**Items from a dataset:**
☆ ☆ ☆ ☆

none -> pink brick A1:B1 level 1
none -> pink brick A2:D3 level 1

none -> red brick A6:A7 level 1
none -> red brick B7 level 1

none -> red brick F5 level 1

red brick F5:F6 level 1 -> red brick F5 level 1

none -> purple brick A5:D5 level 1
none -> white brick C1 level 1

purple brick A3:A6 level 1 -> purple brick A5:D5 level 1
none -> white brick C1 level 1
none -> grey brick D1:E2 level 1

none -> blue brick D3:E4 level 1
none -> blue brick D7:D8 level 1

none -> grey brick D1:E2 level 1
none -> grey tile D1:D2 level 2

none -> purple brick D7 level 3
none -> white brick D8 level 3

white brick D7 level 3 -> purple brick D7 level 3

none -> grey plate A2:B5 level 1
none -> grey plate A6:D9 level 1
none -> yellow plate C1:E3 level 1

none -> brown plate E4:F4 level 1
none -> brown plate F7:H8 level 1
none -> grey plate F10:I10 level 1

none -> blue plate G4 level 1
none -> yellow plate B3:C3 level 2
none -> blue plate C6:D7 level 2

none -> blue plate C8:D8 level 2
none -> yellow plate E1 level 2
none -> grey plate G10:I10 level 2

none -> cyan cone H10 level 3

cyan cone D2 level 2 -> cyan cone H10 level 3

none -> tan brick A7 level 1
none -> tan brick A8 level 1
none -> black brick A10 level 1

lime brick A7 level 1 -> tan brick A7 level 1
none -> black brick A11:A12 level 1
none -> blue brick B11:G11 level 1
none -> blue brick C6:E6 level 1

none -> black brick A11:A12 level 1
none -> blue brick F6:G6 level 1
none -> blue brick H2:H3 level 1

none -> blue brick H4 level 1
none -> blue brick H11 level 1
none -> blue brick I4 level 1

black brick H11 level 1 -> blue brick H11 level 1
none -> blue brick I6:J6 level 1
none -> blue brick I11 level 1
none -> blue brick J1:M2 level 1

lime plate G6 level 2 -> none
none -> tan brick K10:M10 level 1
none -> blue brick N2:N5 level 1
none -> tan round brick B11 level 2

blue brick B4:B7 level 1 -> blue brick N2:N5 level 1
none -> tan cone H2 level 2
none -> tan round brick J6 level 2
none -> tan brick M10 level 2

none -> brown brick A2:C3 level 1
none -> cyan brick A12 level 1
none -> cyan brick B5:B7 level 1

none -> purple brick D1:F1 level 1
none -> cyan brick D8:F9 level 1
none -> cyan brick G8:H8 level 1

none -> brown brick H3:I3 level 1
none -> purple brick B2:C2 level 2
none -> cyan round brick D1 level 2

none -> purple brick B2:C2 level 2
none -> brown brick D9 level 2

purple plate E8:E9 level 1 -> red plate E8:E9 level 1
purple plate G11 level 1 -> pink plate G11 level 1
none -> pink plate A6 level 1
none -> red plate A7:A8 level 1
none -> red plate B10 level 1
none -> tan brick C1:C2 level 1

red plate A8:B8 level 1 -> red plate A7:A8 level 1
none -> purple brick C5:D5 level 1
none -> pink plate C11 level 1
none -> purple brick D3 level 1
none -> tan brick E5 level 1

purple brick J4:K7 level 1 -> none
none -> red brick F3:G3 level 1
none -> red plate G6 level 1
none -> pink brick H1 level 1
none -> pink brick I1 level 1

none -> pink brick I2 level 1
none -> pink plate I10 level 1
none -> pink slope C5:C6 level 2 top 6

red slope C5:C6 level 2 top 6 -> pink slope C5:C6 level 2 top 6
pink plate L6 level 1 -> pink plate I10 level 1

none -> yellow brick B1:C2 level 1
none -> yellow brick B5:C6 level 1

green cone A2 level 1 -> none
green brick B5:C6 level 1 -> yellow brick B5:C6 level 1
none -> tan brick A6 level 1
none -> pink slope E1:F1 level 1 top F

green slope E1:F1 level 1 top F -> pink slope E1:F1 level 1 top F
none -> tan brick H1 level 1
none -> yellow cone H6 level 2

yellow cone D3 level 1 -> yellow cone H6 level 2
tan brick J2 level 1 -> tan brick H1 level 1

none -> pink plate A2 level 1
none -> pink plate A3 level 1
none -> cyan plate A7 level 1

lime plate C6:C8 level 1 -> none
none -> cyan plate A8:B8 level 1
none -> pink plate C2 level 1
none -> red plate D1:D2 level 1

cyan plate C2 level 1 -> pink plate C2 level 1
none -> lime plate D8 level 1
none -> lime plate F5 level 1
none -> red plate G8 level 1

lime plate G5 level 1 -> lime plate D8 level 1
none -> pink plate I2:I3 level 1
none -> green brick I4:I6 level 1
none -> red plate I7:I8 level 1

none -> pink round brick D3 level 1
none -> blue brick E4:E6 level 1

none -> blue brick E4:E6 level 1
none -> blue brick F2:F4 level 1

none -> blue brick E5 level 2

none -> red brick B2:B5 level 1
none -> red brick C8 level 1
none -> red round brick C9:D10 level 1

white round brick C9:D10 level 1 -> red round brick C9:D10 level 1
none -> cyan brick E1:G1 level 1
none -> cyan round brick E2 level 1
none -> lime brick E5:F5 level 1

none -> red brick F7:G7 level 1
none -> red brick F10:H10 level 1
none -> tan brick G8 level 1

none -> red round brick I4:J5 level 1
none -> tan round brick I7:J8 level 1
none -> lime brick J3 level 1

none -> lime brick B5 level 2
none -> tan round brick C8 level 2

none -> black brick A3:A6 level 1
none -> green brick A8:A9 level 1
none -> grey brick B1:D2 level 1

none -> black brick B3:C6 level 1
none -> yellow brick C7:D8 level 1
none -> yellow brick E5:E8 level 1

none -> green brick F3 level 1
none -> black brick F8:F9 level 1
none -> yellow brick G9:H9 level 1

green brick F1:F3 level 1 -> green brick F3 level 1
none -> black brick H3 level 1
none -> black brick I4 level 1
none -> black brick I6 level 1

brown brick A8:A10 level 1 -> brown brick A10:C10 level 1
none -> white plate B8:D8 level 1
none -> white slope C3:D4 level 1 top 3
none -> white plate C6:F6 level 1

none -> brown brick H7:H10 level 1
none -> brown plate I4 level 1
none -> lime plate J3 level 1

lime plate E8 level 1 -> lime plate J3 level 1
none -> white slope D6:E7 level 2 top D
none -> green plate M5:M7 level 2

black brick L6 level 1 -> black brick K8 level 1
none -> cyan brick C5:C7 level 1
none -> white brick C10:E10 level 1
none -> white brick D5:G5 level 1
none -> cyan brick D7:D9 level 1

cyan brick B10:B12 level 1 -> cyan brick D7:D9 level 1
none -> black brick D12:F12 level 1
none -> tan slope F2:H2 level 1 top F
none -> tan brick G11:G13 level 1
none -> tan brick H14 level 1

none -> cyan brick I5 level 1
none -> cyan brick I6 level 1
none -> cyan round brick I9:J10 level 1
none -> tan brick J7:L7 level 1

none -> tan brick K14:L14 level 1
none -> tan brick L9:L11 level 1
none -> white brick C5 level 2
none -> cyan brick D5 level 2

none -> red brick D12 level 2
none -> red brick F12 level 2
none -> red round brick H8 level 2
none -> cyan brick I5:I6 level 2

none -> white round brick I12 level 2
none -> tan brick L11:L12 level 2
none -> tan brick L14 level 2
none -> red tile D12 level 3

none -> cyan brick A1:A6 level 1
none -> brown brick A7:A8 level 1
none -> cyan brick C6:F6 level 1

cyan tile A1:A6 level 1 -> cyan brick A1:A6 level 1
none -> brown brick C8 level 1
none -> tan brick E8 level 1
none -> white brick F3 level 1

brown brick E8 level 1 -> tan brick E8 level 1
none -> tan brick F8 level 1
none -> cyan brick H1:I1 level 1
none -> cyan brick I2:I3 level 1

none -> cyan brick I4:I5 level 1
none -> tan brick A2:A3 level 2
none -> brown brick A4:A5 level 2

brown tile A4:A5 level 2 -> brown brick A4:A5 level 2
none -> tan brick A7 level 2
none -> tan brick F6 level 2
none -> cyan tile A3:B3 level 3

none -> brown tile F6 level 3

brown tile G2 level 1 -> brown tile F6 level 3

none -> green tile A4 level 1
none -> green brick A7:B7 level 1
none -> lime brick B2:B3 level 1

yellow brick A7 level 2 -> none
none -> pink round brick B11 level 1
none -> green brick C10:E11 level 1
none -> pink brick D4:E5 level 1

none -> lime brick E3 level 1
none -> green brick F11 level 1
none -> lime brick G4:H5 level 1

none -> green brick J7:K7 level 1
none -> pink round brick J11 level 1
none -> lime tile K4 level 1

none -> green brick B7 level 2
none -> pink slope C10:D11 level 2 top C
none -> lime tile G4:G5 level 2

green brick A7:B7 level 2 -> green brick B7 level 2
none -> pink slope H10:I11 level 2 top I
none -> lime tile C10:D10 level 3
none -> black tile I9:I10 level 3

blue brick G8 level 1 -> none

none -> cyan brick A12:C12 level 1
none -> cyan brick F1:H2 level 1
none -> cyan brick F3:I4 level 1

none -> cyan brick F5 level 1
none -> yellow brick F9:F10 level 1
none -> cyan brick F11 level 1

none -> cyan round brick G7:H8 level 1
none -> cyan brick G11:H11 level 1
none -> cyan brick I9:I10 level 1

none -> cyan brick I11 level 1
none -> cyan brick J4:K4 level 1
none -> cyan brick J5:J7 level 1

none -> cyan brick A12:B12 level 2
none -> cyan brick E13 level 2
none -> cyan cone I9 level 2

☆ ☆ ☆ ☆

**Goal of the exercise:**
In the entries above, the lines between the one holding "white brick D7" and the one holding "none -> yellow plate B3:C3 level 2", inclusive, are to be printed exactly as written, and those alone.

**Exercise answer:**
white brick D7 level 3 -> purple brick D7 level 3

none -> grey plate A2:B5 level 1
none -> grey plate A6:D9 level 1
none -> yellow plate C1:E3 level 1

none -> brown plate E4:F4 level 1
none -> brown plate F7:H8 level 1
none -> grey plate F10:I10 level 1

none -> blue plate G4 level 1
none -> yellow plate B3:C3 level 2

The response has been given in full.